Description of the task: Reproduce from the records below, with no pictures, exactly the lines between the one containing "Scanner 50: [82,709,115,735]" and the one containing "Remote: [194,559,223,581] ->", inclusive.

Data supplied:
============================================================

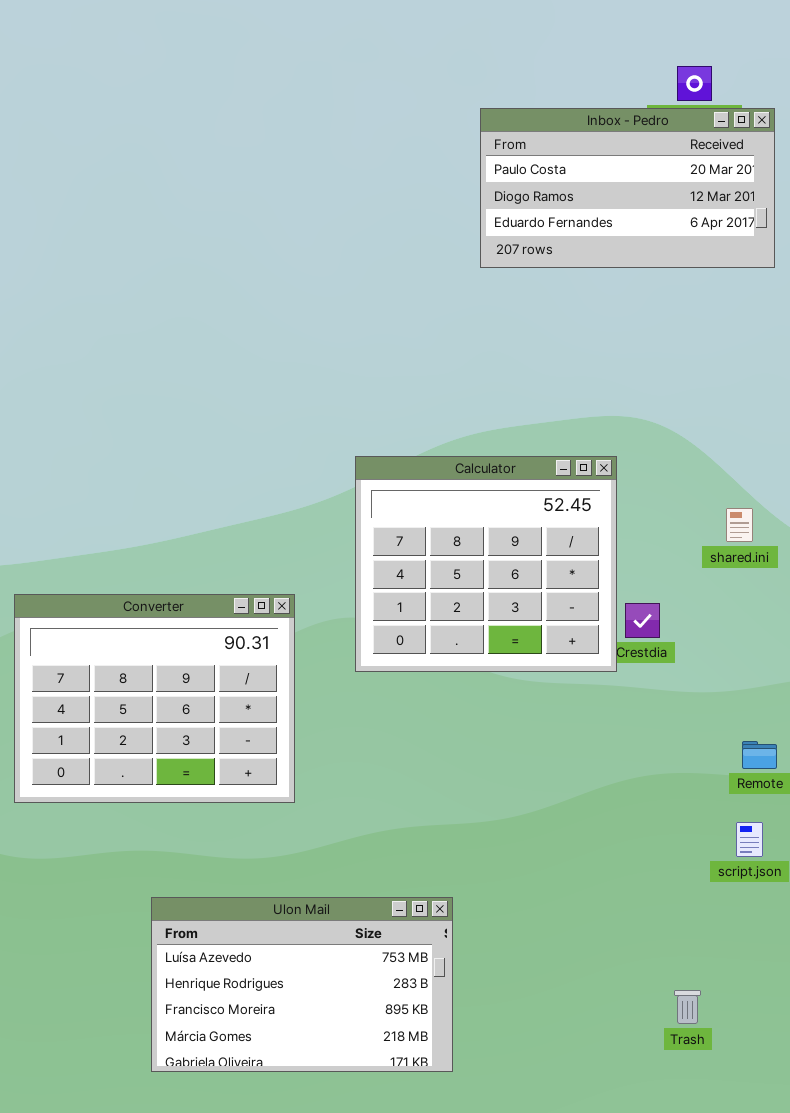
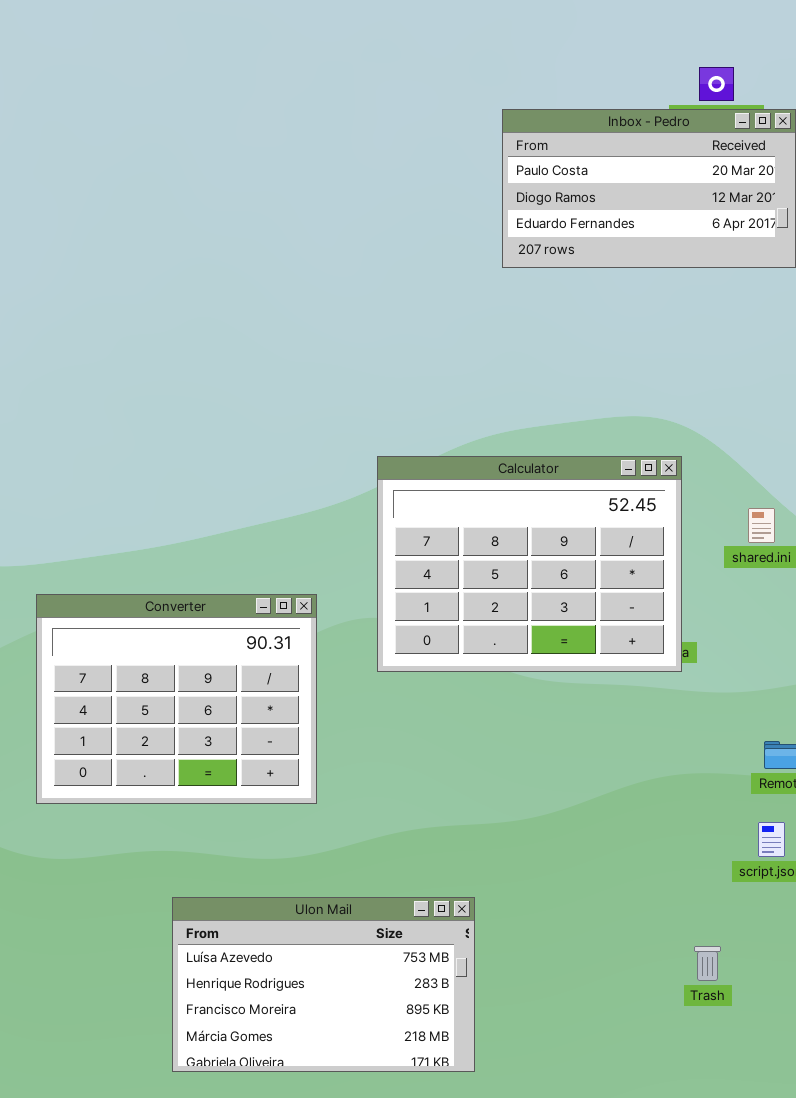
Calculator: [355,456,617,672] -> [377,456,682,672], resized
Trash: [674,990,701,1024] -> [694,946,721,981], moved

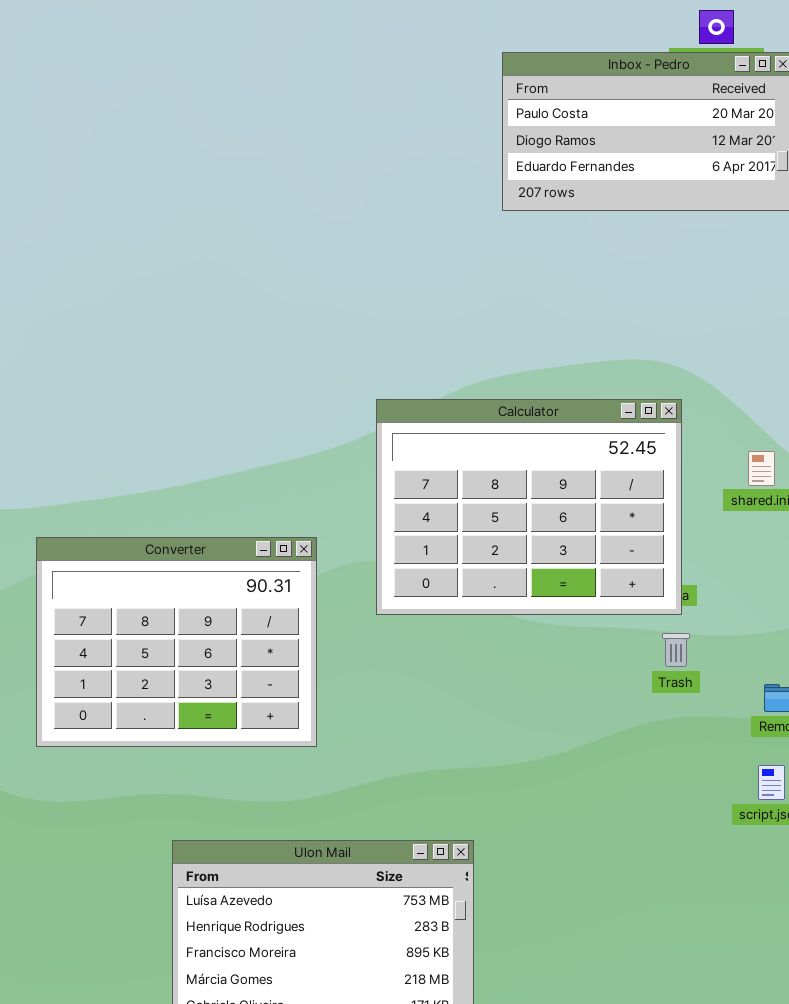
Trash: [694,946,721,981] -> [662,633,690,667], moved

============================================================

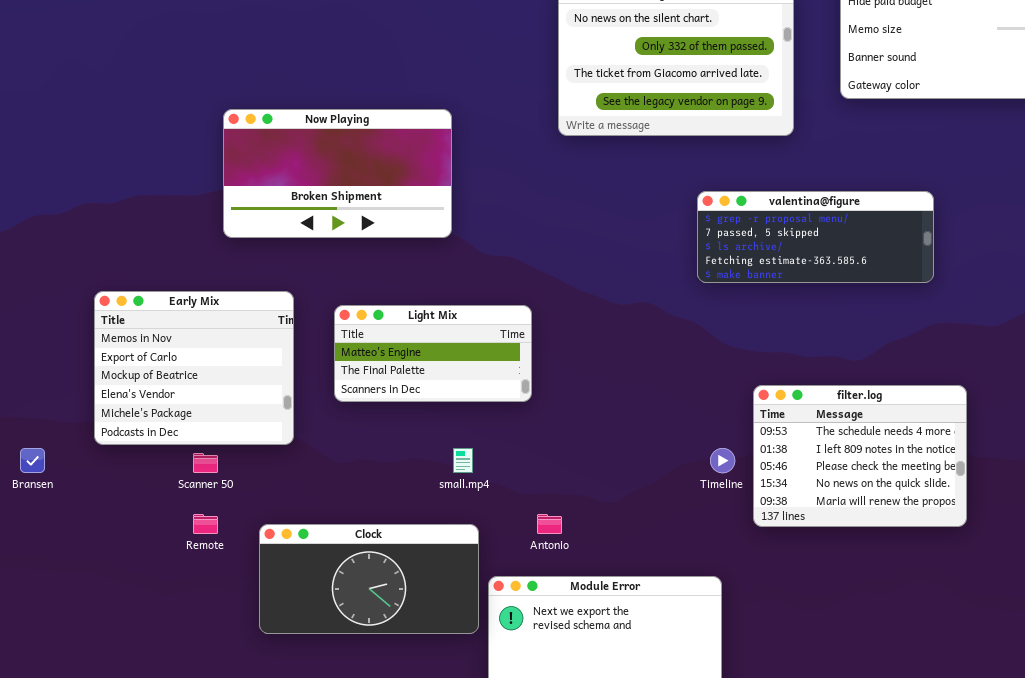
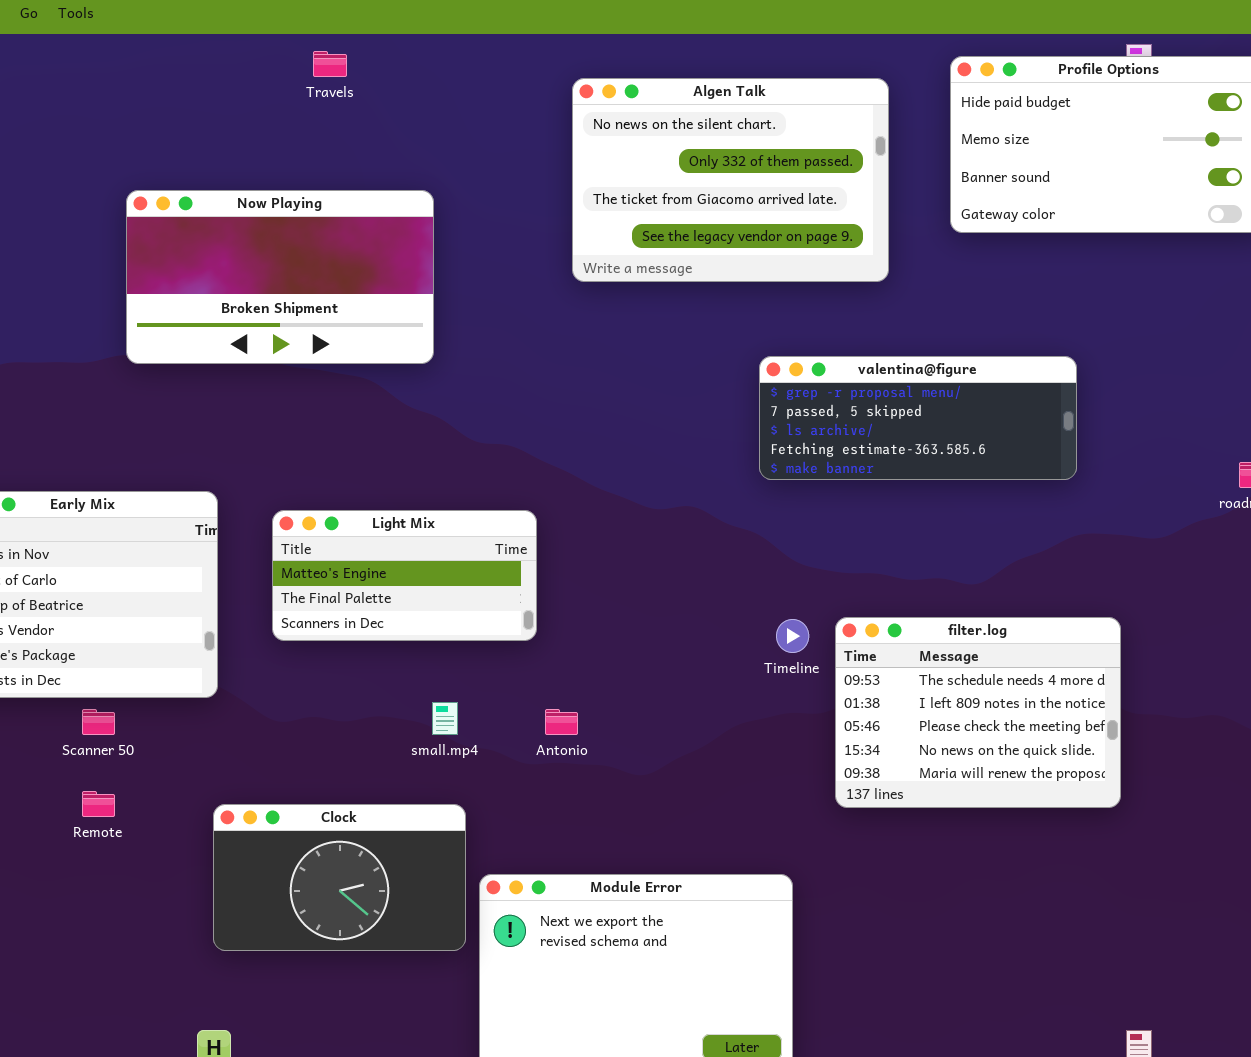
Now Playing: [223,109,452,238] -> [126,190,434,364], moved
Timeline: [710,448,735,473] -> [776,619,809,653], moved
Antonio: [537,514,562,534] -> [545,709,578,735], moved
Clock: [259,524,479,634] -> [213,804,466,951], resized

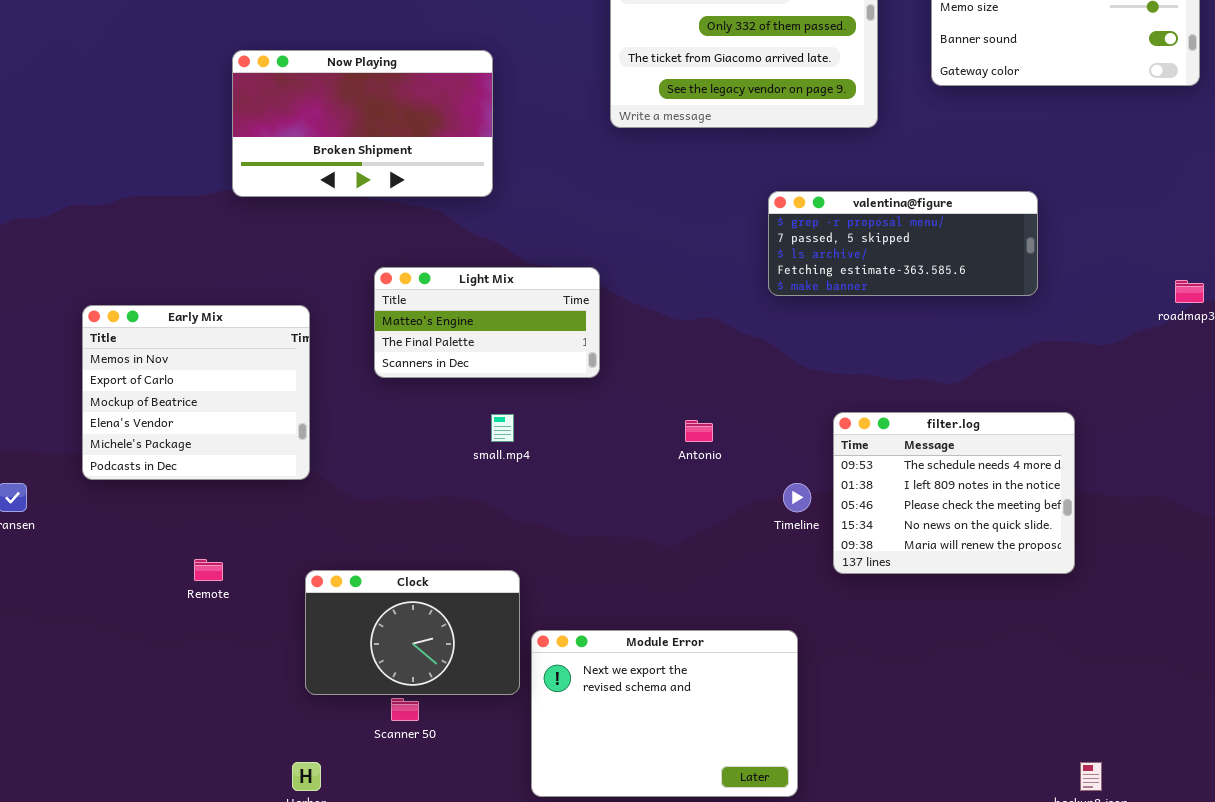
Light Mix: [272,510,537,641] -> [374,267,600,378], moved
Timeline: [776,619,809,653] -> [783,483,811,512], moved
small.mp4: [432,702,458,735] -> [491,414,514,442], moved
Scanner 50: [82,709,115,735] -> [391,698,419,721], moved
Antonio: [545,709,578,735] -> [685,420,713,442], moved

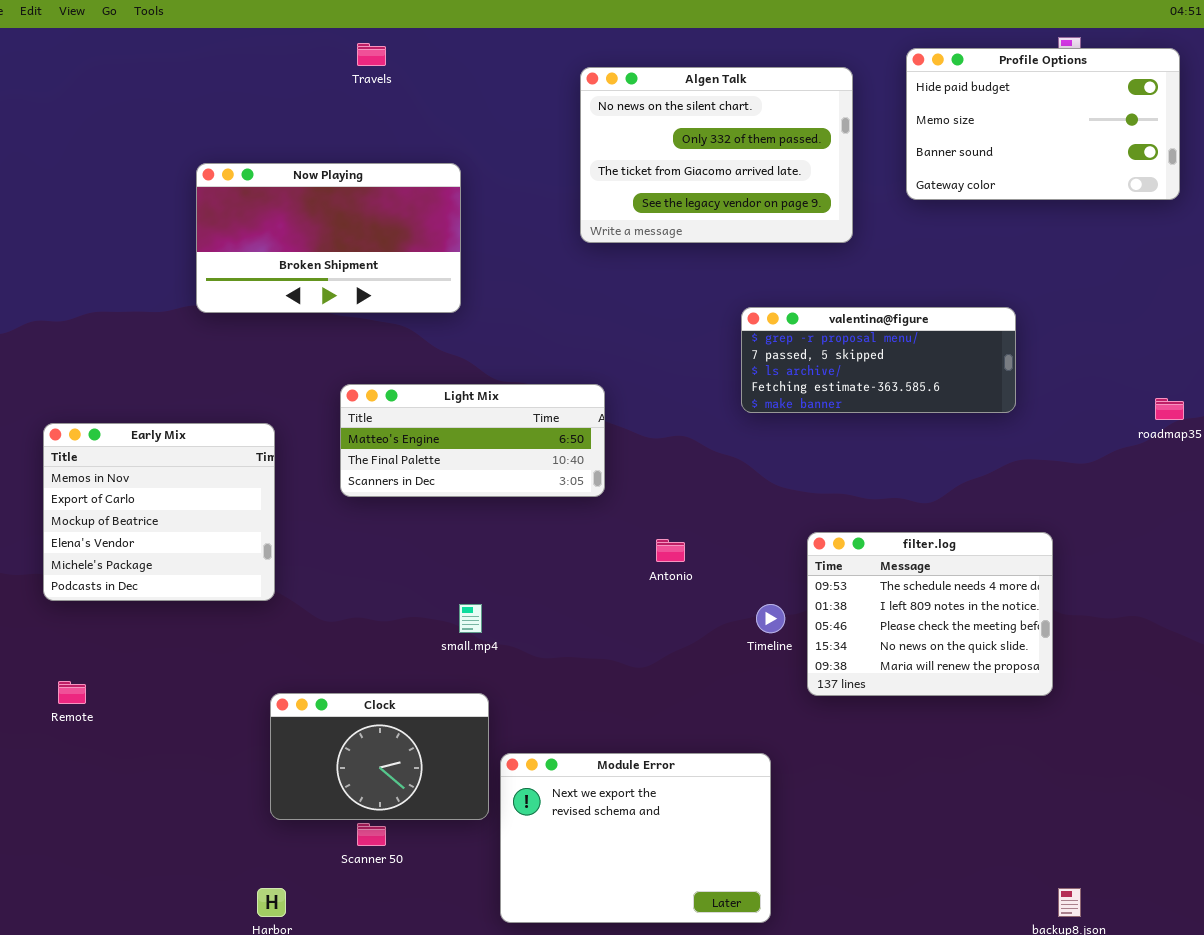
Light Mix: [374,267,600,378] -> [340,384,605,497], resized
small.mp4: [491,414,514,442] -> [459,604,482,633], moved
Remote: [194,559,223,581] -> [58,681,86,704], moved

============================================================

Task answer:
Scanner 50: [82,709,115,735] -> [391,698,419,721], moved
Antonio: [545,709,578,735] -> [685,420,713,442], moved

Light Mix: [374,267,600,378] -> [340,384,605,497], resized
small.mp4: [491,414,514,442] -> [459,604,482,633], moved
Remote: [194,559,223,581] -> [58,681,86,704], moved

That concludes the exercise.